What to do |
The copy you give must match the records exactly, except that it holds no images.

Records for the task |
'''

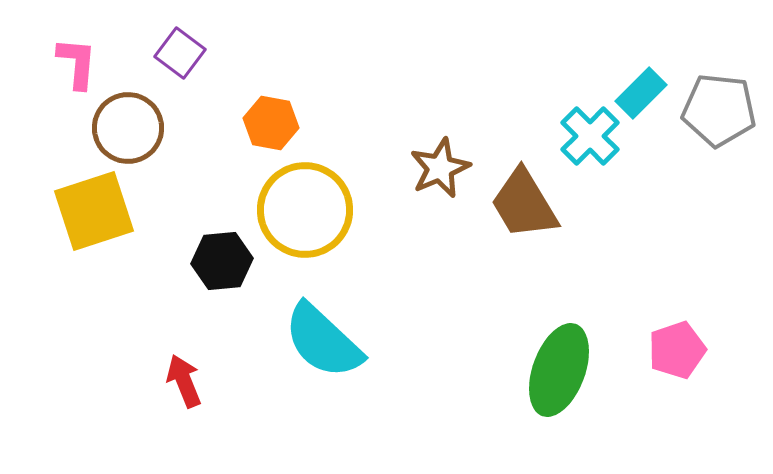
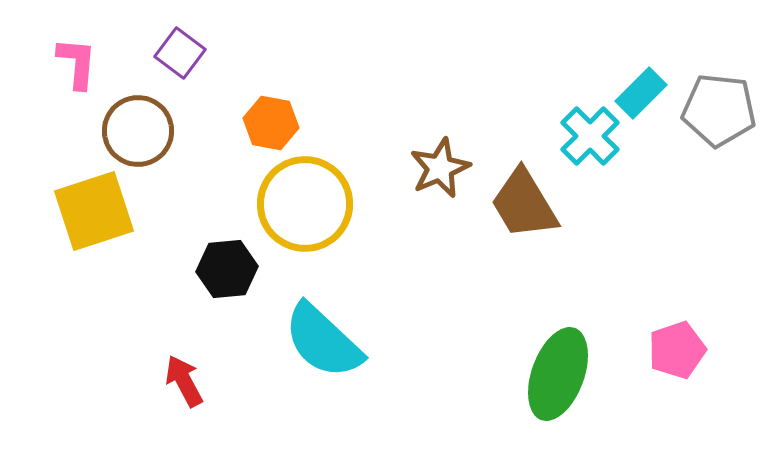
brown circle: moved 10 px right, 3 px down
yellow circle: moved 6 px up
black hexagon: moved 5 px right, 8 px down
green ellipse: moved 1 px left, 4 px down
red arrow: rotated 6 degrees counterclockwise
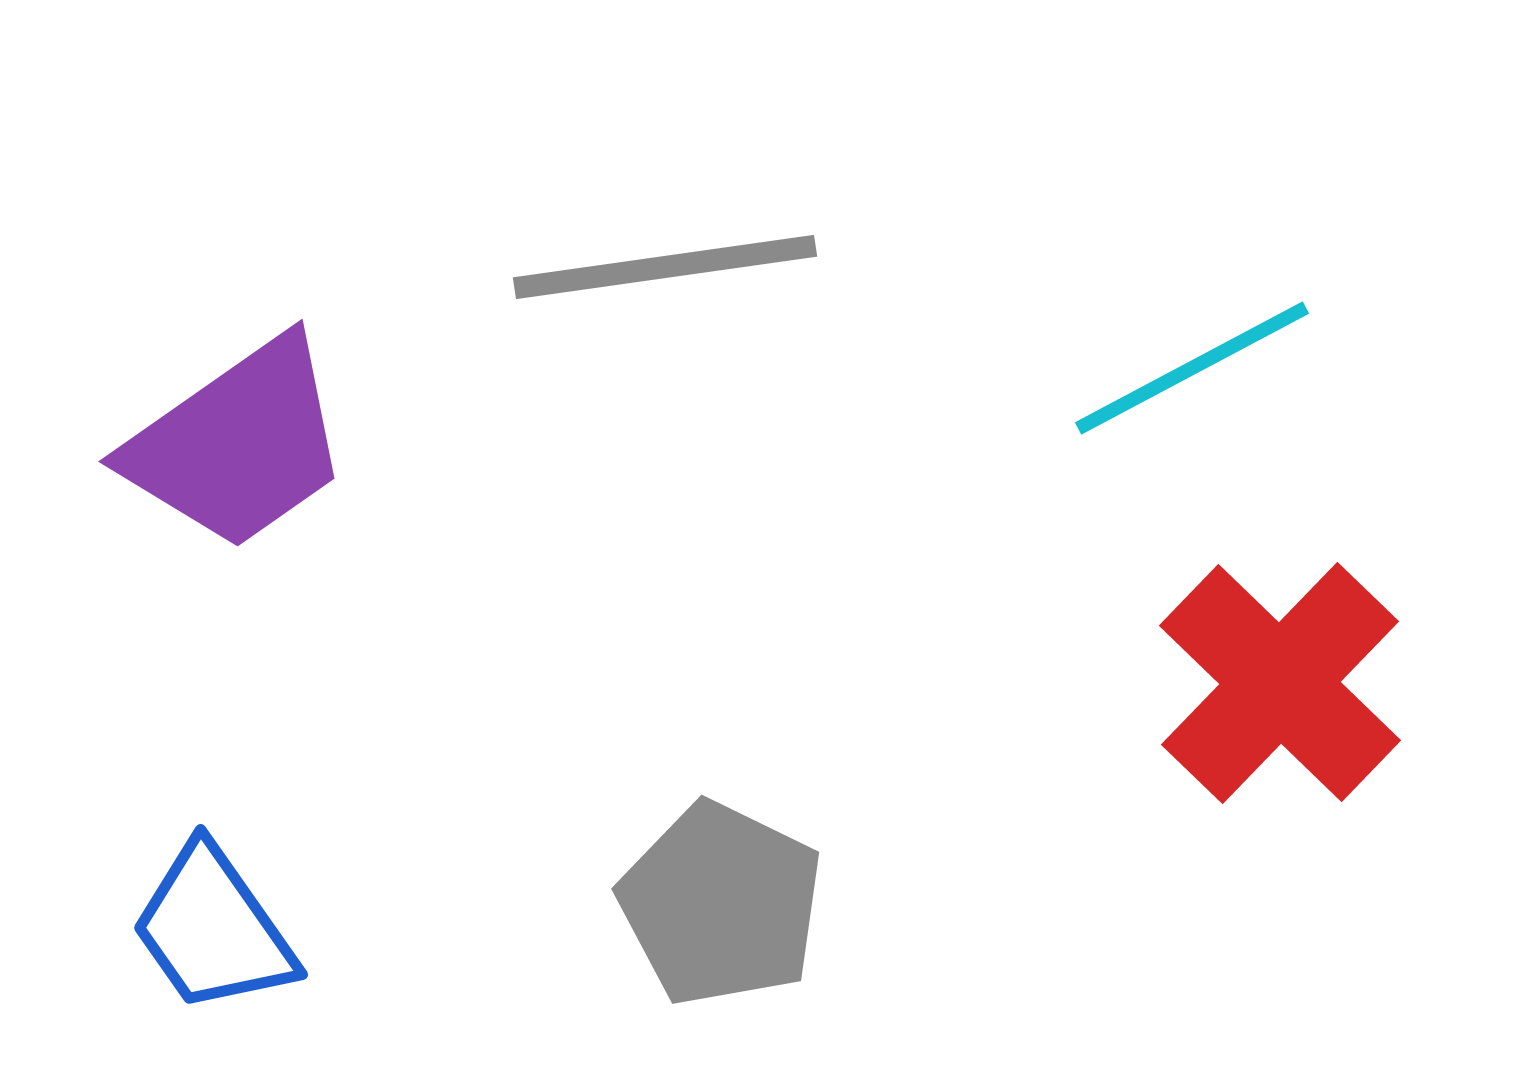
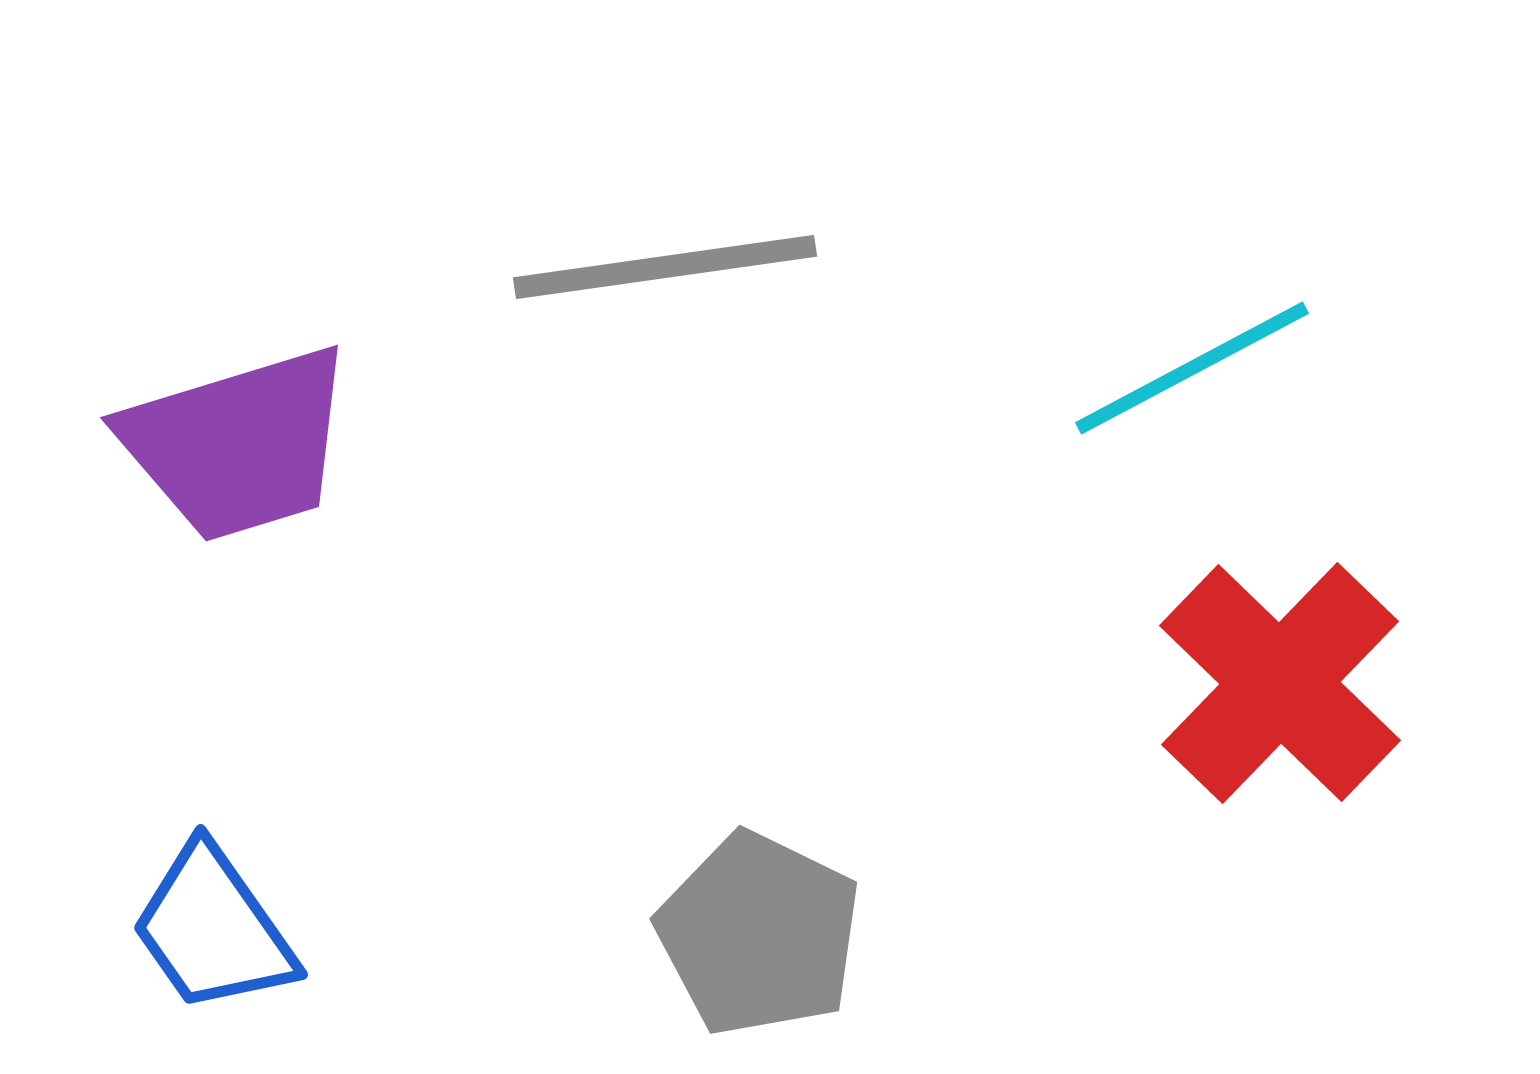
purple trapezoid: rotated 18 degrees clockwise
gray pentagon: moved 38 px right, 30 px down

'''

Written response |
brown circle: moved 10 px right, 3 px down
yellow circle: moved 6 px up
black hexagon: moved 5 px right, 8 px down
green ellipse: moved 1 px left, 4 px down
red arrow: rotated 6 degrees counterclockwise
purple trapezoid: rotated 18 degrees clockwise
gray pentagon: moved 38 px right, 30 px down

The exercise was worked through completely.